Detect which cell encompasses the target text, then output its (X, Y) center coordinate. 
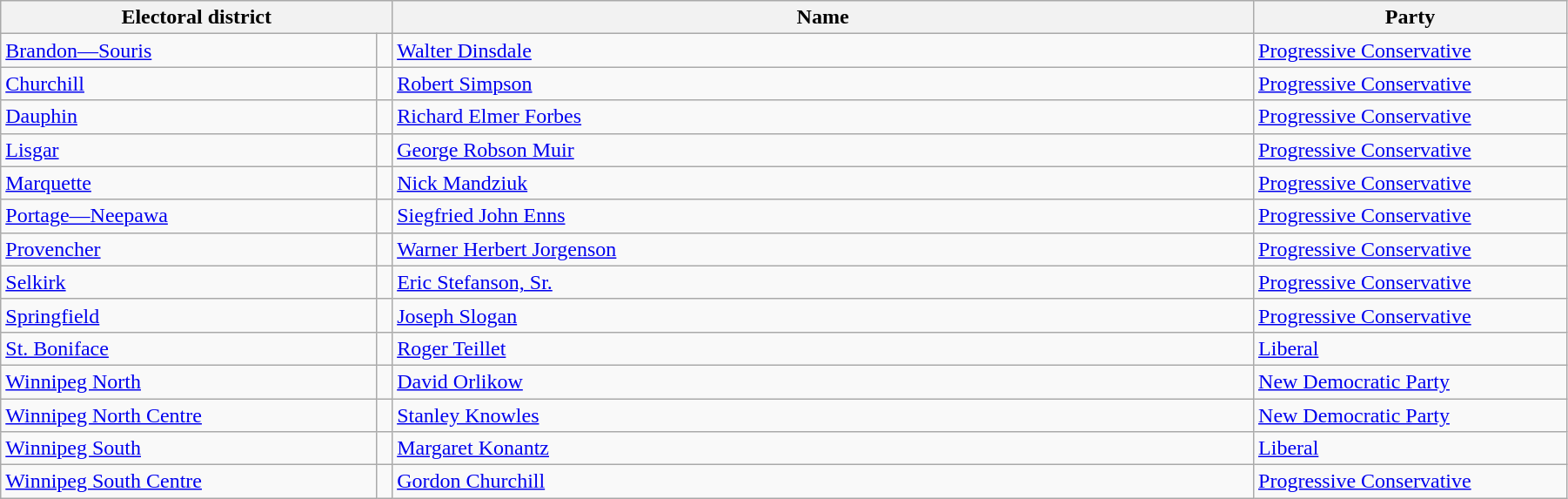
Lisgar (189, 150)
Brandon—Souris (189, 50)
Springfield (189, 315)
Churchill (189, 84)
Robert Simpson (823, 84)
Walter Dinsdale (823, 50)
Name (823, 17)
Party (1411, 17)
Winnipeg North (189, 381)
Richard Elmer Forbes (823, 117)
Winnipeg South Centre (189, 481)
Provencher (189, 249)
Nick Mandziuk (823, 183)
Gordon Churchill (823, 481)
Roger Teillet (823, 348)
Margaret Konantz (823, 448)
Dauphin (189, 117)
St. Boniface (189, 348)
Eric Stefanson, Sr. (823, 282)
Siegfried John Enns (823, 216)
George Robson Muir (823, 150)
Winnipeg South (189, 448)
David Orlikow (823, 381)
Portage—Neepawa (189, 216)
Winnipeg North Centre (189, 415)
Stanley Knowles (823, 415)
Selkirk (189, 282)
Marquette (189, 183)
Warner Herbert Jorgenson (823, 249)
Joseph Slogan (823, 315)
Electoral district (197, 17)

DIRECTION
Output the lines of the data above from the one containing "Lisgar (189, 150)" through the one containing "David Orlikow (823, 381)", inclusive, copying each exactly.

ANSWER TO THE EXERCISE
Lisgar (189, 150)
Brandon—Souris (189, 50)
Springfield (189, 315)
Churchill (189, 84)
Robert Simpson (823, 84)
Walter Dinsdale (823, 50)
Name (823, 17)
Party (1411, 17)
Winnipeg North (189, 381)
Richard Elmer Forbes (823, 117)
Winnipeg South Centre (189, 481)
Provencher (189, 249)
Nick Mandziuk (823, 183)
Gordon Churchill (823, 481)
Roger Teillet (823, 348)
Margaret Konantz (823, 448)
Dauphin (189, 117)
St. Boniface (189, 348)
Eric Stefanson, Sr. (823, 282)
Siegfried John Enns (823, 216)
George Robson Muir (823, 150)
Winnipeg South (189, 448)
David Orlikow (823, 381)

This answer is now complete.